▸ **Provided entries**:
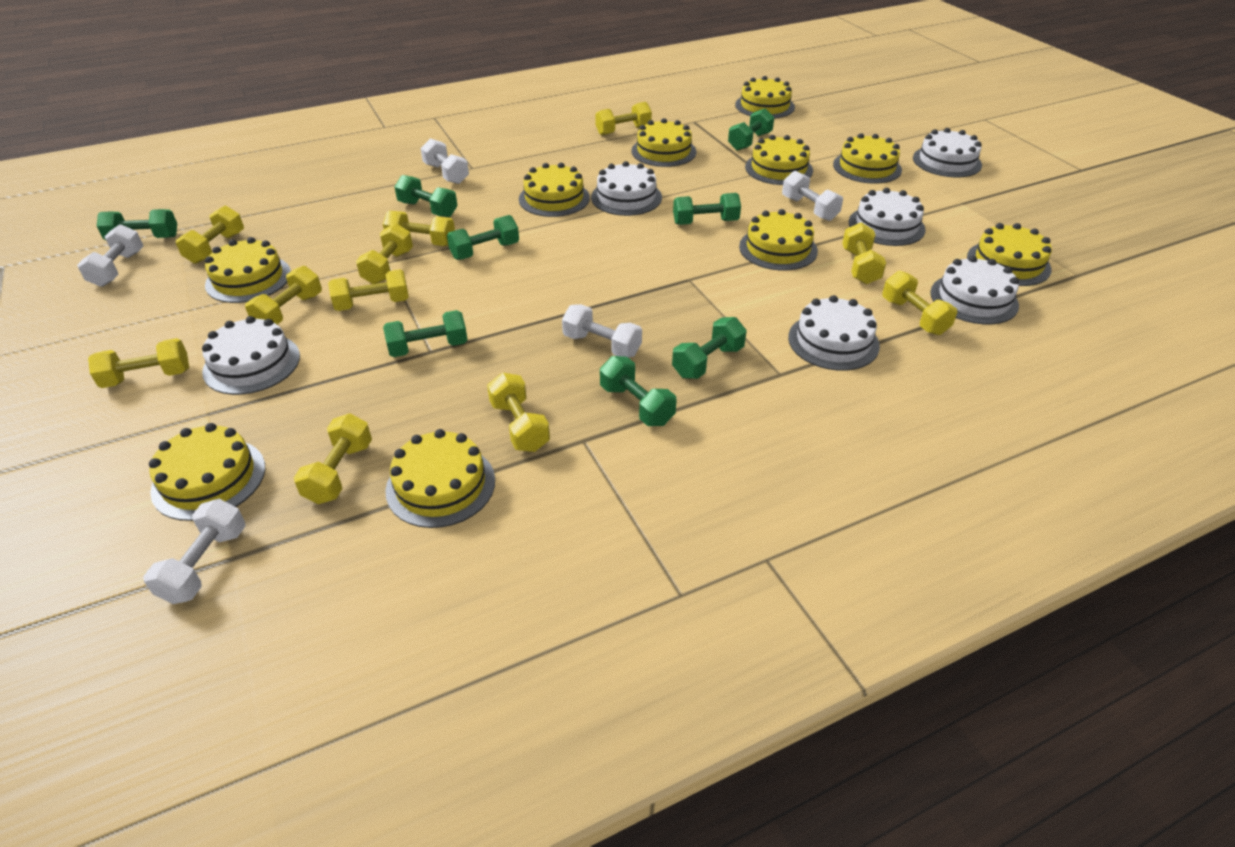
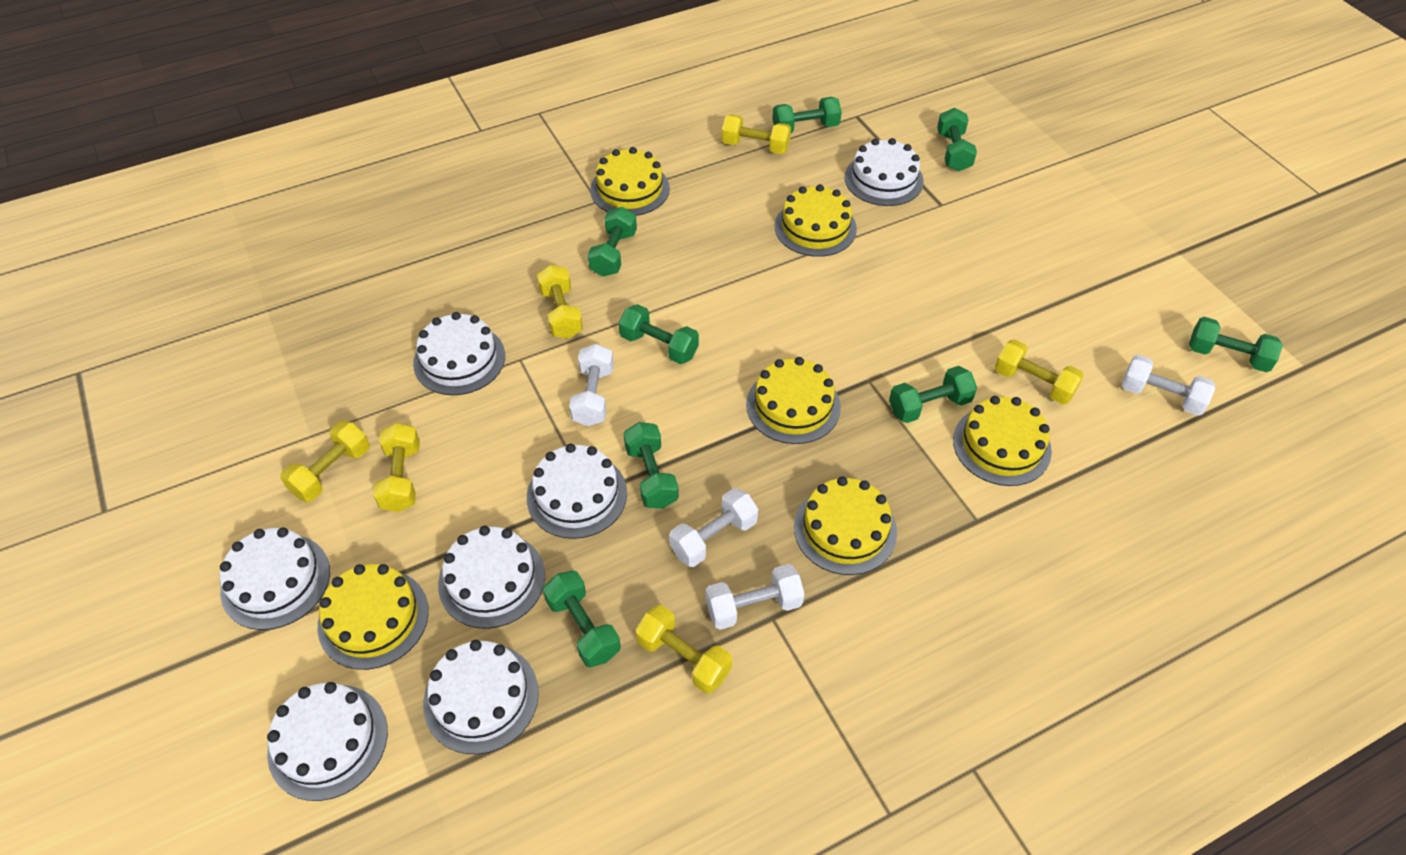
white cake: 6 -> 7
white dumbbell: 5 -> 4
yellow cake: 10 -> 6
yellow dumbbell: 11 -> 6

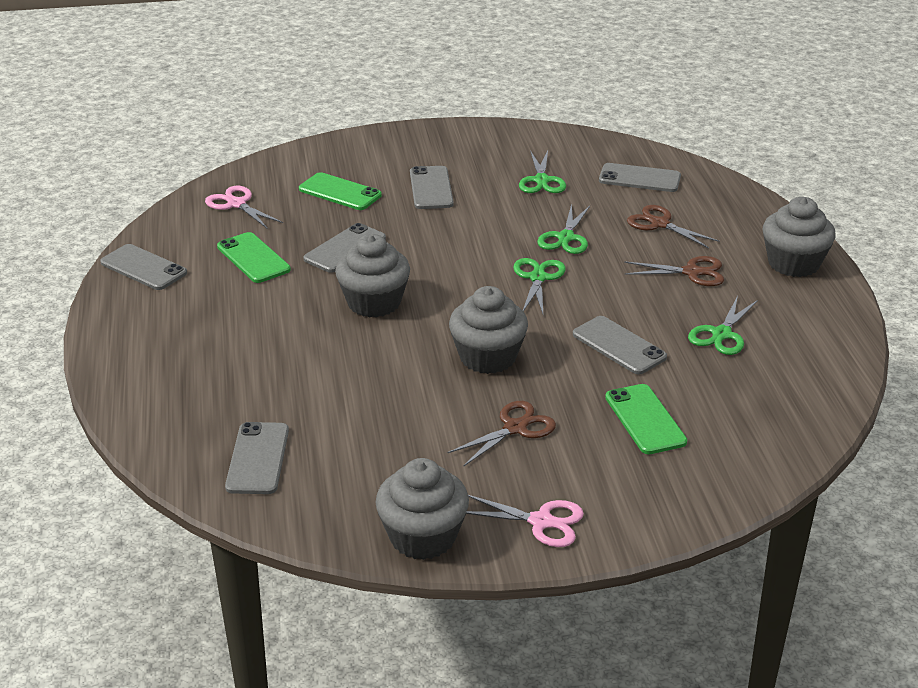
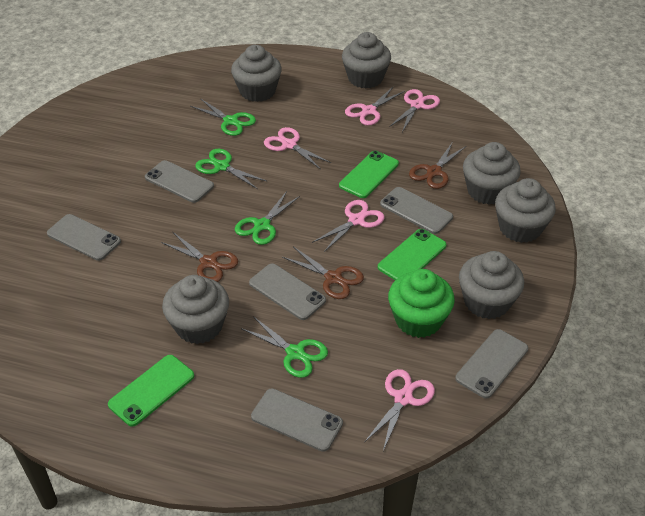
green cupcake: 0 -> 1
grey cupcake: 4 -> 6
pink scissors: 2 -> 5

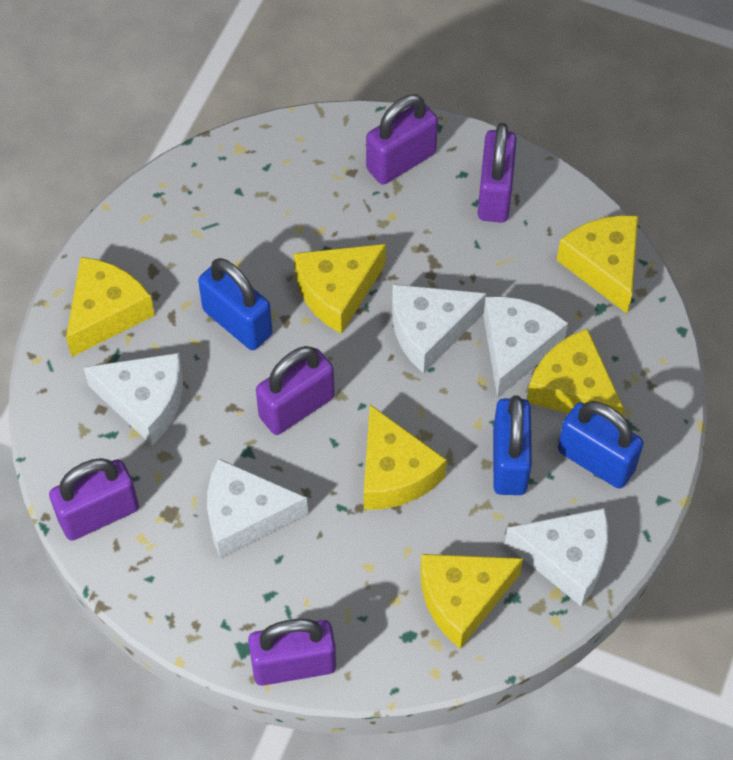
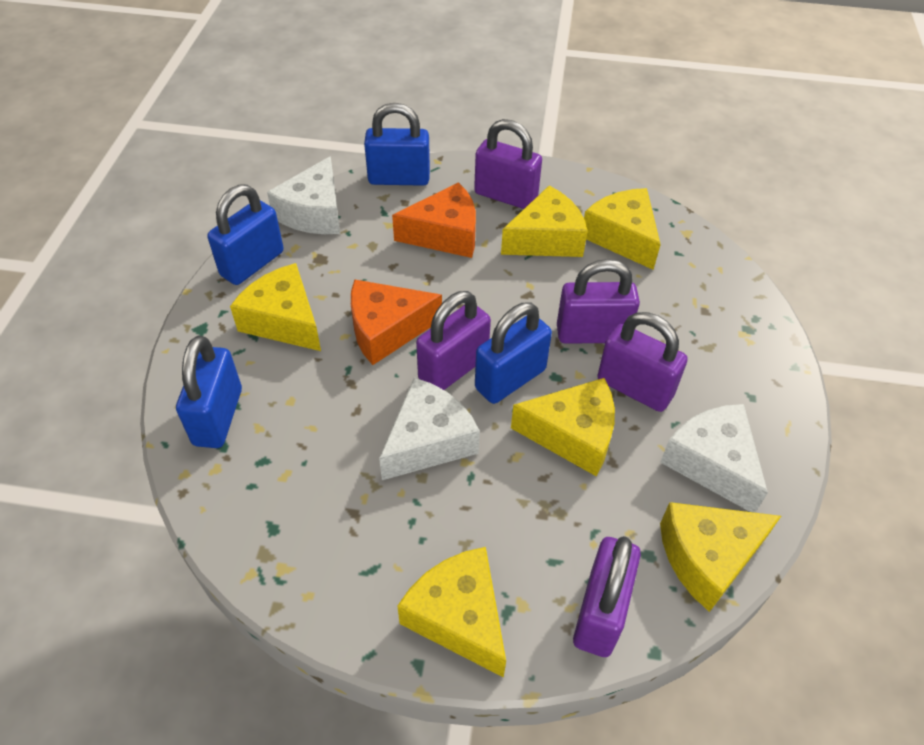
blue padlock: 3 -> 4
orange cheese: 0 -> 2
white cheese: 5 -> 3

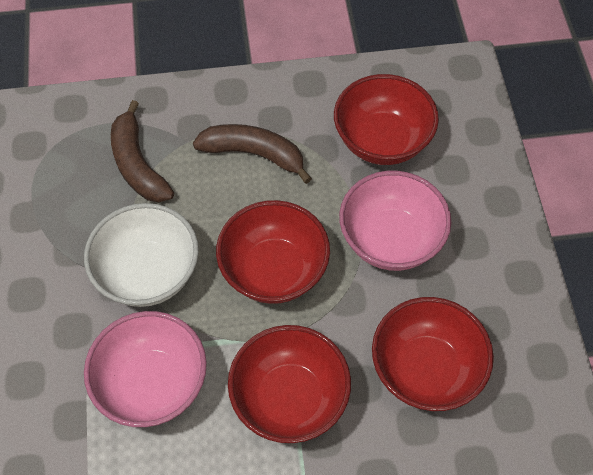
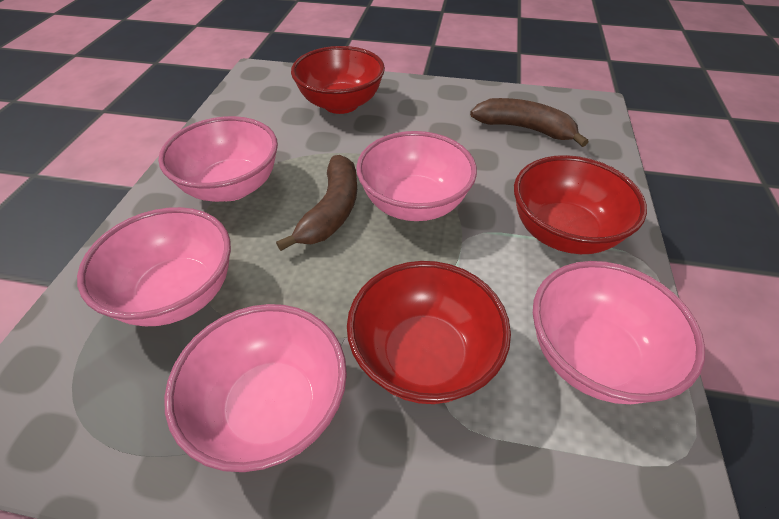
pink bowl: 2 -> 5
red bowl: 4 -> 3
white bowl: 1 -> 0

▸ **Exercise directions**: Which lines hold the word "white"? Return all of them from the records above.

▸ **Reply**:
white cake: 6 -> 7
white dumbbell: 5 -> 4
white cheese: 5 -> 3
white bowl: 1 -> 0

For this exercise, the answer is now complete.